* [PROBLEM DESCRIPTION] Each record below needs to be reproduced precisely, though not its pictures.

[Colored shape tracking data]
Content starts
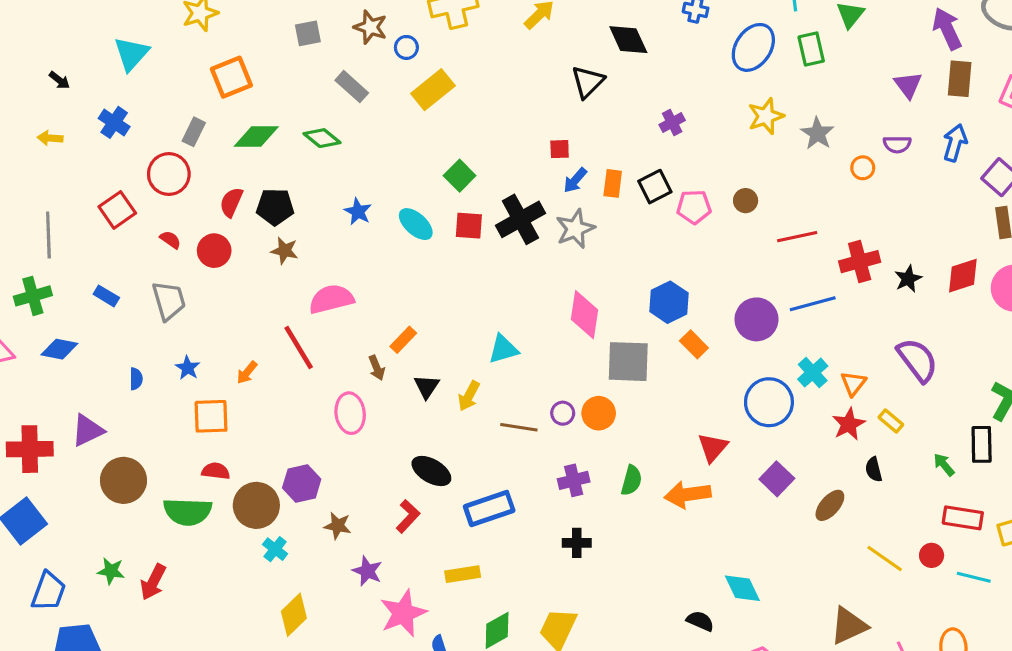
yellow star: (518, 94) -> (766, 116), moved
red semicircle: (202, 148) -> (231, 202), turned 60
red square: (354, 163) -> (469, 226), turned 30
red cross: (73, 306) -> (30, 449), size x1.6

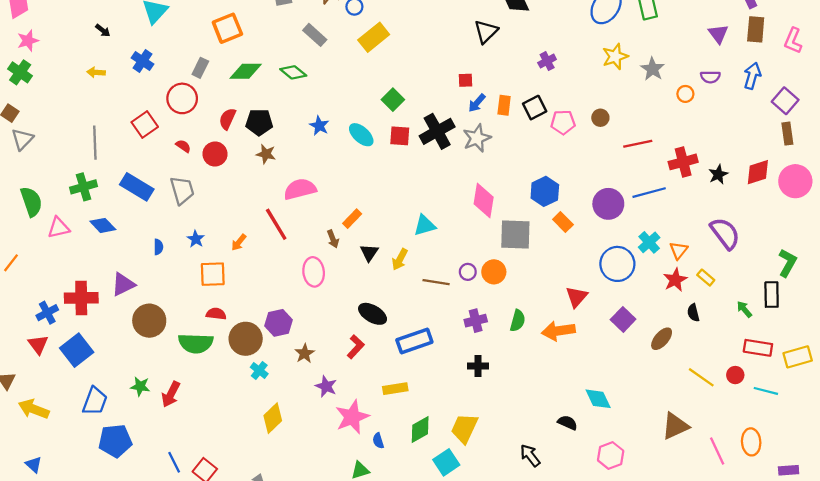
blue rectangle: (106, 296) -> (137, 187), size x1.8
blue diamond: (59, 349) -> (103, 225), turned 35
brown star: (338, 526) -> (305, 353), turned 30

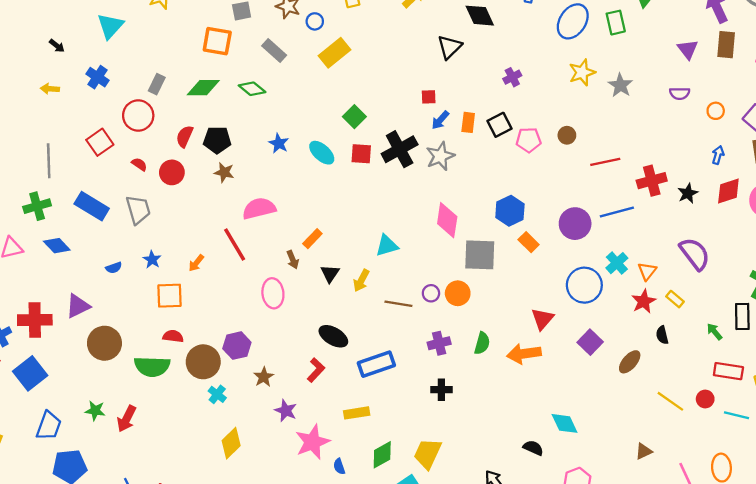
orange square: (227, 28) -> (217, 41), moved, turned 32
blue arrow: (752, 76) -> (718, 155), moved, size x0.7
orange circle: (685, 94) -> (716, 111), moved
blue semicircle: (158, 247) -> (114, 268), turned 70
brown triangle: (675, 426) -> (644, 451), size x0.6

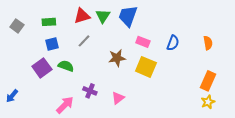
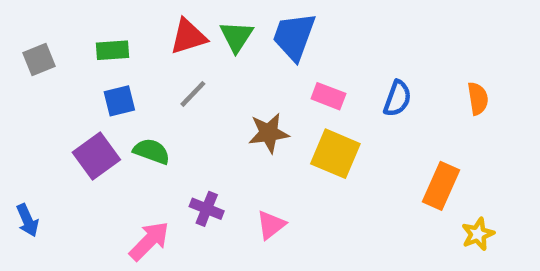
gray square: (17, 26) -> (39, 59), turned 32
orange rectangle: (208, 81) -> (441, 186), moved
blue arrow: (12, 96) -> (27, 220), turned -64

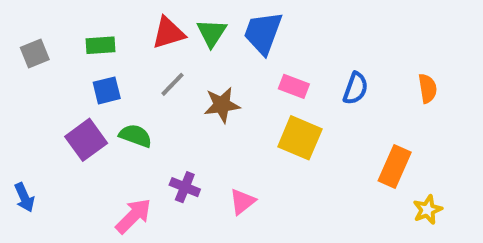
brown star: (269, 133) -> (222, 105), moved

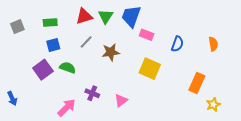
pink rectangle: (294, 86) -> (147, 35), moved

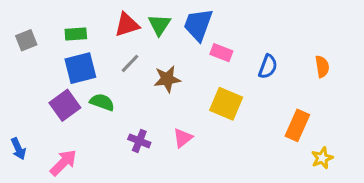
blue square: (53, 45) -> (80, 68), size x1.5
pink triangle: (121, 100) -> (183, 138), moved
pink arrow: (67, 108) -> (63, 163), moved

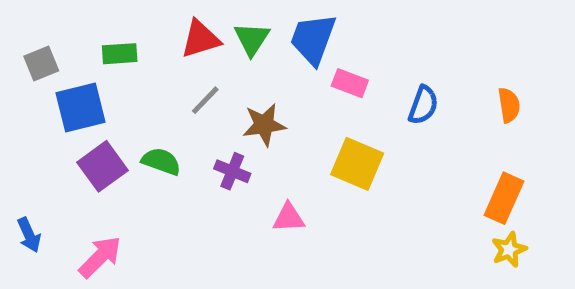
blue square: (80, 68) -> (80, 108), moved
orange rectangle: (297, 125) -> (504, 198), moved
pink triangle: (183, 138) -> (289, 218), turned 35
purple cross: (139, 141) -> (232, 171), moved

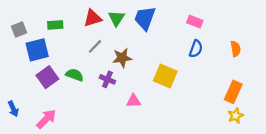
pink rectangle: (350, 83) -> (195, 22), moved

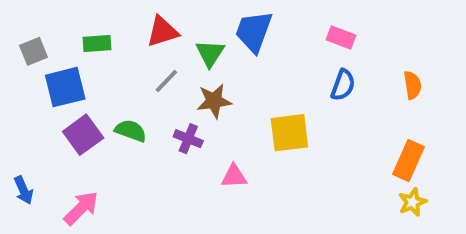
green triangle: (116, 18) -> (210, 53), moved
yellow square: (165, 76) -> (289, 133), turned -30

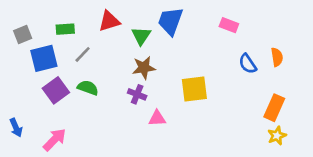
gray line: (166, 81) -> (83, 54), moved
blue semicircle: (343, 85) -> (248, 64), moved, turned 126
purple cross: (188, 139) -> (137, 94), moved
Content ends
* [RESULT OF THE EXERCISE]
yellow star: (518, 94) -> (766, 116), moved
red semicircle: (202, 148) -> (231, 202), turned 60
red square: (354, 163) -> (469, 226), turned 30
red cross: (73, 306) -> (30, 449), size x1.6

blue rectangle: (106, 296) -> (137, 187), size x1.8
blue diamond: (59, 349) -> (103, 225), turned 35
brown star: (338, 526) -> (305, 353), turned 30

orange square: (227, 28) -> (217, 41), moved, turned 32
blue arrow: (752, 76) -> (718, 155), moved, size x0.7
orange circle: (685, 94) -> (716, 111), moved
blue semicircle: (158, 247) -> (114, 268), turned 70
brown triangle: (675, 426) -> (644, 451), size x0.6

gray square: (17, 26) -> (39, 59), turned 32
orange rectangle: (208, 81) -> (441, 186), moved
blue arrow: (12, 96) -> (27, 220), turned -64

brown star: (269, 133) -> (222, 105), moved

pink rectangle: (294, 86) -> (147, 35), moved

blue square: (53, 45) -> (80, 68), size x1.5
pink triangle: (121, 100) -> (183, 138), moved
pink arrow: (67, 108) -> (63, 163), moved

blue square: (80, 68) -> (80, 108), moved
orange rectangle: (297, 125) -> (504, 198), moved
pink triangle: (183, 138) -> (289, 218), turned 35
purple cross: (139, 141) -> (232, 171), moved

pink rectangle: (350, 83) -> (195, 22), moved

green triangle: (116, 18) -> (210, 53), moved
yellow square: (165, 76) -> (289, 133), turned -30

gray line: (166, 81) -> (83, 54), moved
blue semicircle: (343, 85) -> (248, 64), moved, turned 126
purple cross: (188, 139) -> (137, 94), moved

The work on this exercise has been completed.